Your goal: In the entries that follow, the lines from the one with "purple 1x3 tile [230,368,359,414]" through the one with "brown 1x1 brick [129,555,154,580]" are the ones to write out, exactly and with both ends included. Nothing else should appear.

Record set:
========================================

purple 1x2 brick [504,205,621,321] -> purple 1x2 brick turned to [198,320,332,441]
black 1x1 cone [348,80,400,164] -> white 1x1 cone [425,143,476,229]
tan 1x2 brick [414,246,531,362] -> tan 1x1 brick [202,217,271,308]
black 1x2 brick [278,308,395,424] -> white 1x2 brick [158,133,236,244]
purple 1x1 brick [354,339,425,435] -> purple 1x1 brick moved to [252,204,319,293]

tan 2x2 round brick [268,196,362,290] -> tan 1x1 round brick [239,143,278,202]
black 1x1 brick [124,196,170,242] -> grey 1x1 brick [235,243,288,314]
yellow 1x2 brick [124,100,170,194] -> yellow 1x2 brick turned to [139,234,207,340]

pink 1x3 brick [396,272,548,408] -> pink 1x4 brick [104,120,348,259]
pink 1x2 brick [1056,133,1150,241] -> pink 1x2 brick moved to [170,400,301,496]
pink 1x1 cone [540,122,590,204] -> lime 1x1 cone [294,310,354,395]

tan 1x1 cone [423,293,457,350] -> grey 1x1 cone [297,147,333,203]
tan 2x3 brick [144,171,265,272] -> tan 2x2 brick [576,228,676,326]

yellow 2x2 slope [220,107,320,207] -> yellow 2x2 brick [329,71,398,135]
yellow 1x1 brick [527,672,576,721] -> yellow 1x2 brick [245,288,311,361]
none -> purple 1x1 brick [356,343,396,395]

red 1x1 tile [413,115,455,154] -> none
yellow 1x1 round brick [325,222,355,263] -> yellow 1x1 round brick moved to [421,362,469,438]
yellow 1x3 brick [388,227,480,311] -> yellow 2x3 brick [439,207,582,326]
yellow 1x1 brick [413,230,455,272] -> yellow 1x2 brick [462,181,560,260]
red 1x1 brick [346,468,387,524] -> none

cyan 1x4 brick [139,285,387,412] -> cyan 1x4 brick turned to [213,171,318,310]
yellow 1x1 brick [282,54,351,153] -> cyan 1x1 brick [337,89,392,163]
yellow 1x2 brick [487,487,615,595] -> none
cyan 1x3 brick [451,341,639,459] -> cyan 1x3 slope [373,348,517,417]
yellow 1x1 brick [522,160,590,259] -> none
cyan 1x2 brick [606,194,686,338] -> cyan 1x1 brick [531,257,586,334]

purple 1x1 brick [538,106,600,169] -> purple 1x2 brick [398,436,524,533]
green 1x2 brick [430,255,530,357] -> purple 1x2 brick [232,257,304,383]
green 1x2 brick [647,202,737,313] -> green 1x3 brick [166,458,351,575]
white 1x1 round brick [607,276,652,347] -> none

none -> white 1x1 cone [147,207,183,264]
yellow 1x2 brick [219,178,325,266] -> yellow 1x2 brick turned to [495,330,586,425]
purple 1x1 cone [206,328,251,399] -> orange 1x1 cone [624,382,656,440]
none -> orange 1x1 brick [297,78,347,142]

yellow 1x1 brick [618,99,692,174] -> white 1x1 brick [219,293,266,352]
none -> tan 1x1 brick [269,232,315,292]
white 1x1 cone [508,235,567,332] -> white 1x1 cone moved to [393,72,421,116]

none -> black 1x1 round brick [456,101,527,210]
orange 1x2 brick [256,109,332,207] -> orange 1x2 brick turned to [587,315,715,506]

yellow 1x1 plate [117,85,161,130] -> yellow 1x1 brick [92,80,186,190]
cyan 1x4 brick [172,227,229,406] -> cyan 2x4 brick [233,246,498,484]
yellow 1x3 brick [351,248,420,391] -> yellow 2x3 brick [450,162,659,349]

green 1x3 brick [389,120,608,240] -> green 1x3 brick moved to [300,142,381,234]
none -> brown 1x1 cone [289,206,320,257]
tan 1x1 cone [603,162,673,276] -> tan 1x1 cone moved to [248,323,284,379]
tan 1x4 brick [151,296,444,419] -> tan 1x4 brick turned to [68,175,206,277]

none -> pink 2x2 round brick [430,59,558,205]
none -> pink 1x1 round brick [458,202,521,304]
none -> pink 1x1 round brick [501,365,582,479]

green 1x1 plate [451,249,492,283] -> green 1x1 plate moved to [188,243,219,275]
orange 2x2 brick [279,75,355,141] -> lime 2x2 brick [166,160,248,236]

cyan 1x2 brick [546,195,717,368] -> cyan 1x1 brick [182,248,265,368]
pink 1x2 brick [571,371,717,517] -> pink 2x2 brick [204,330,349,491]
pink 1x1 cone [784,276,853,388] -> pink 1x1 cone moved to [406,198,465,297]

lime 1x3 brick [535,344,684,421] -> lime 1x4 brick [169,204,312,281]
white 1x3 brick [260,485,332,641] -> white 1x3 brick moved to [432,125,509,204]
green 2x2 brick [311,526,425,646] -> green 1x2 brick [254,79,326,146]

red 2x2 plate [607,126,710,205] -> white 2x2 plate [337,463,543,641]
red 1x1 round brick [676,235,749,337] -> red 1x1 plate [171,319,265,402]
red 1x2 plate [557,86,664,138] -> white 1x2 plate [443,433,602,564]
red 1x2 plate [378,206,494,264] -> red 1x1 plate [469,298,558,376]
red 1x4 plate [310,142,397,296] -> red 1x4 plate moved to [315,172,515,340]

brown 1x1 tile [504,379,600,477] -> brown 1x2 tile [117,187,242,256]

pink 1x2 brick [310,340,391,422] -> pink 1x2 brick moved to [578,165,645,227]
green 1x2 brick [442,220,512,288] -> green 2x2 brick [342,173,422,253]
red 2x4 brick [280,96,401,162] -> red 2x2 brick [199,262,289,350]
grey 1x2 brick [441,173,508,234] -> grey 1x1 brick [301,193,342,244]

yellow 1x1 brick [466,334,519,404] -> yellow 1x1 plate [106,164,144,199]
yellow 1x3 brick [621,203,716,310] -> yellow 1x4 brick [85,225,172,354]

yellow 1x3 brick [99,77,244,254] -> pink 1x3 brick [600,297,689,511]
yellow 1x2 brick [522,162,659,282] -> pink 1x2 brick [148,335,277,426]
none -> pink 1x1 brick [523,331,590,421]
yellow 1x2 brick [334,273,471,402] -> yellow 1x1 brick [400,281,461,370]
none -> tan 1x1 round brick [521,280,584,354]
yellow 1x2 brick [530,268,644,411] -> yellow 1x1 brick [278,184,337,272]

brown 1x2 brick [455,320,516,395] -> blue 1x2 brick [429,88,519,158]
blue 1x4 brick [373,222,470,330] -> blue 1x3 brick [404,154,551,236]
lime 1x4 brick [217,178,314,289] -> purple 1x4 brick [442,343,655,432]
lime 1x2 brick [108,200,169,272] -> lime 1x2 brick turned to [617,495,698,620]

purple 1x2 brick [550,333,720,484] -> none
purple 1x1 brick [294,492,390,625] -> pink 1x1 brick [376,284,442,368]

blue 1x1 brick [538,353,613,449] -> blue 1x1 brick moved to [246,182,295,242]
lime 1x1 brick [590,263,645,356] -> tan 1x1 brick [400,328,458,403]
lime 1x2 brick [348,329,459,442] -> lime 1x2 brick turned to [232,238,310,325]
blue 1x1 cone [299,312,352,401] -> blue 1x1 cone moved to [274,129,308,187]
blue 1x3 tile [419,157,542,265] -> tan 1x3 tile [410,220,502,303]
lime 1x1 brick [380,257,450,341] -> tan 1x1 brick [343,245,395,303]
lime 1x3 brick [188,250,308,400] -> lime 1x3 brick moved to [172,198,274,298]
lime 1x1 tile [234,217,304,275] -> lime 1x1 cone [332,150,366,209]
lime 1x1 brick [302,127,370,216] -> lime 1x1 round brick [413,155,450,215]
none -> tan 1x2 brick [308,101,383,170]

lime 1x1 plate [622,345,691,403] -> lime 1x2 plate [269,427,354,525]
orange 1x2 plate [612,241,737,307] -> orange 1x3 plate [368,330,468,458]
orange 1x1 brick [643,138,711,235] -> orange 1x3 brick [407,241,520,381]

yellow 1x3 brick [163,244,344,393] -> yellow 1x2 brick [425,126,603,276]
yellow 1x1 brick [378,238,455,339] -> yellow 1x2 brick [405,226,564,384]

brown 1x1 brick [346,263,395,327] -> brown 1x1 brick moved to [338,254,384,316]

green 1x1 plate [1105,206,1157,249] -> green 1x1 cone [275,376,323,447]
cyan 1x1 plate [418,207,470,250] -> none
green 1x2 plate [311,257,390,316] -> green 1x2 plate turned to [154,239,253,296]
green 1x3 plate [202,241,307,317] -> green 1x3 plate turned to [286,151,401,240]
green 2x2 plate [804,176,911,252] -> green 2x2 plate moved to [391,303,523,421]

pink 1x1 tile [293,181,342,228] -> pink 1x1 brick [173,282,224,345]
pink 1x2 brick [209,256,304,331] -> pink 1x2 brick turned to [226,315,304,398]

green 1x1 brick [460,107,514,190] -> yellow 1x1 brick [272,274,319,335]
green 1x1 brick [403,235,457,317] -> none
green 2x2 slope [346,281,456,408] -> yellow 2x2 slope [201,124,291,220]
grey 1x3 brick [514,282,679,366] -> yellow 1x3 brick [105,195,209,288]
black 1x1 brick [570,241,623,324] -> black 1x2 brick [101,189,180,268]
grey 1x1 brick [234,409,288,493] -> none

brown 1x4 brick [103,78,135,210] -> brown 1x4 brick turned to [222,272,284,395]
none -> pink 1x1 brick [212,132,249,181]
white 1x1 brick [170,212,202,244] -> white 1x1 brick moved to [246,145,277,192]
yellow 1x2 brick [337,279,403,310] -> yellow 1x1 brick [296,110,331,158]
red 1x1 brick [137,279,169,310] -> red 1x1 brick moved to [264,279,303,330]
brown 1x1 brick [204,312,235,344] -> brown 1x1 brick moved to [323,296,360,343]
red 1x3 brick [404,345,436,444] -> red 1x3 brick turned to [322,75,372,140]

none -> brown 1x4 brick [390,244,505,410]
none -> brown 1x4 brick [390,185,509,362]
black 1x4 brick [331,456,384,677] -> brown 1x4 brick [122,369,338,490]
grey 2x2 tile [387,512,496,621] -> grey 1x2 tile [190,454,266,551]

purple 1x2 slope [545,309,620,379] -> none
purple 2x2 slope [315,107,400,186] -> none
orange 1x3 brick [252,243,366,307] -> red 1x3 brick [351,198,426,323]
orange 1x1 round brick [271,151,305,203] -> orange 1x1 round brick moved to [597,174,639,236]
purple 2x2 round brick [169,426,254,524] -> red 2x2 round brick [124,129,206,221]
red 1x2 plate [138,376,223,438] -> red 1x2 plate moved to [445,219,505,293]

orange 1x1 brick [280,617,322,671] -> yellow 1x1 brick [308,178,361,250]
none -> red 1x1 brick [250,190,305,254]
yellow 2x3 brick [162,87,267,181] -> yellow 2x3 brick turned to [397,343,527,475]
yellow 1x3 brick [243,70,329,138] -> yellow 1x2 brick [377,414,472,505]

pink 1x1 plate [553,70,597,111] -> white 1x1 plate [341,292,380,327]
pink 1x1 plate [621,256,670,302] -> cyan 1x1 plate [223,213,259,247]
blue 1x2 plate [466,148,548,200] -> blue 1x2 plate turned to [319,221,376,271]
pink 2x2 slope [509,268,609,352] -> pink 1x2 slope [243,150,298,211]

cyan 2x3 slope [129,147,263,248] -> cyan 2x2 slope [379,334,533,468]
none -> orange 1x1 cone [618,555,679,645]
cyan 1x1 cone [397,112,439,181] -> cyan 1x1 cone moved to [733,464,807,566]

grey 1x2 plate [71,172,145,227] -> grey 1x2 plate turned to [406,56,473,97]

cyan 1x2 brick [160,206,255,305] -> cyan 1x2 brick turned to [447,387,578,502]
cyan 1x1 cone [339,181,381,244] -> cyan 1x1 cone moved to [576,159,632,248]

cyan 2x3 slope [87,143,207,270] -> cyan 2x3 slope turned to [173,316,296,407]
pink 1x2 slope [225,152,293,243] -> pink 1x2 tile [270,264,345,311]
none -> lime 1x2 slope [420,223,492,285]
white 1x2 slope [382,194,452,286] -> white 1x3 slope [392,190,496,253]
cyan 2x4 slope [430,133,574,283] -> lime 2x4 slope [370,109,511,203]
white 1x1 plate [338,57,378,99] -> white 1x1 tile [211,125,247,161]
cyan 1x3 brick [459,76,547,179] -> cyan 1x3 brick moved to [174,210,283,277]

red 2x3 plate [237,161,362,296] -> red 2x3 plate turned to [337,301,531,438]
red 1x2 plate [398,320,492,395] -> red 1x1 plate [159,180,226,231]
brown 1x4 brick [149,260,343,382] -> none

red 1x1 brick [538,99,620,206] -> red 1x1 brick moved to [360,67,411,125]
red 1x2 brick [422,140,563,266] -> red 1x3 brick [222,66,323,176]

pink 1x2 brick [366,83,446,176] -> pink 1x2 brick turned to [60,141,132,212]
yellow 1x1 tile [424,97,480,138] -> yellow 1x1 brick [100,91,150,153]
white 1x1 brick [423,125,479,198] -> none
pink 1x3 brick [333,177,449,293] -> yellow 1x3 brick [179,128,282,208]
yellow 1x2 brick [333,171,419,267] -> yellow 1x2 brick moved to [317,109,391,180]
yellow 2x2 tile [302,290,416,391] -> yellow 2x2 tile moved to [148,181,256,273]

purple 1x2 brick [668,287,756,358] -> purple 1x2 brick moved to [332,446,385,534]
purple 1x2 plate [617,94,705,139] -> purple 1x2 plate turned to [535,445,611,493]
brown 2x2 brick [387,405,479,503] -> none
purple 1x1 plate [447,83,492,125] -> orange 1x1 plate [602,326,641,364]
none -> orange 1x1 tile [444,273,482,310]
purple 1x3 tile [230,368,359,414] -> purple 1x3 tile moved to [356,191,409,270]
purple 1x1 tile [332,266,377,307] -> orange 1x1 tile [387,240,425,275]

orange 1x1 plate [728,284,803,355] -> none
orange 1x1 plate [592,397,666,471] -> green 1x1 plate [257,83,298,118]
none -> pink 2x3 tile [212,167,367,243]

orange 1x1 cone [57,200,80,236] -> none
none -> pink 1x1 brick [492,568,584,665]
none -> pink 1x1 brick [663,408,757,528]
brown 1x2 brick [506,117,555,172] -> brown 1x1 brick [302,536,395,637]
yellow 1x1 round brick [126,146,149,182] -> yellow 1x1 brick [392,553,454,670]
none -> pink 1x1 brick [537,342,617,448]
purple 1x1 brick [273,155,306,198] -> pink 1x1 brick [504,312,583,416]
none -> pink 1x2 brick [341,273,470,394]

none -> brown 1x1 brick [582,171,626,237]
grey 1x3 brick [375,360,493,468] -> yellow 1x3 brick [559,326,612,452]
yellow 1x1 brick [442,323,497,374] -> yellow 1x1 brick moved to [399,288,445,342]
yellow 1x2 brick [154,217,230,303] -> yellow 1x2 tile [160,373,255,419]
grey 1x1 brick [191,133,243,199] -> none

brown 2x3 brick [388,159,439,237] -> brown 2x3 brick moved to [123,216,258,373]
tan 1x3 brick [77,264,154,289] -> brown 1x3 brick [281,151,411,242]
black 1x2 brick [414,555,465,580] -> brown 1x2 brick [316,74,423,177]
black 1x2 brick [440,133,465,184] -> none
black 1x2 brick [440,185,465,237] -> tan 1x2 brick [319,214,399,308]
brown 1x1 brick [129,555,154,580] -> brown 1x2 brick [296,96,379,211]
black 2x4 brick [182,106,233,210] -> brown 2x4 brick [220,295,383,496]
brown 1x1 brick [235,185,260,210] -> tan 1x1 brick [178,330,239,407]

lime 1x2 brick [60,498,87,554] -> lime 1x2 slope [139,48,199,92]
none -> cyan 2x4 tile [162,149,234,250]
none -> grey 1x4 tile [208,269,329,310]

========================================

Response area:
purple 1x3 tile [230,368,359,414] -> purple 1x3 tile moved to [356,191,409,270]
purple 1x1 tile [332,266,377,307] -> orange 1x1 tile [387,240,425,275]

orange 1x1 plate [728,284,803,355] -> none
orange 1x1 plate [592,397,666,471] -> green 1x1 plate [257,83,298,118]
none -> pink 2x3 tile [212,167,367,243]

orange 1x1 cone [57,200,80,236] -> none
none -> pink 1x1 brick [492,568,584,665]
none -> pink 1x1 brick [663,408,757,528]
brown 1x2 brick [506,117,555,172] -> brown 1x1 brick [302,536,395,637]
yellow 1x1 round brick [126,146,149,182] -> yellow 1x1 brick [392,553,454,670]
none -> pink 1x1 brick [537,342,617,448]
purple 1x1 brick [273,155,306,198] -> pink 1x1 brick [504,312,583,416]
none -> pink 1x2 brick [341,273,470,394]

none -> brown 1x1 brick [582,171,626,237]
grey 1x3 brick [375,360,493,468] -> yellow 1x3 brick [559,326,612,452]
yellow 1x1 brick [442,323,497,374] -> yellow 1x1 brick moved to [399,288,445,342]
yellow 1x2 brick [154,217,230,303] -> yellow 1x2 tile [160,373,255,419]
grey 1x1 brick [191,133,243,199] -> none

brown 2x3 brick [388,159,439,237] -> brown 2x3 brick moved to [123,216,258,373]
tan 1x3 brick [77,264,154,289] -> brown 1x3 brick [281,151,411,242]
black 1x2 brick [414,555,465,580] -> brown 1x2 brick [316,74,423,177]
black 1x2 brick [440,133,465,184] -> none
black 1x2 brick [440,185,465,237] -> tan 1x2 brick [319,214,399,308]
brown 1x1 brick [129,555,154,580] -> brown 1x2 brick [296,96,379,211]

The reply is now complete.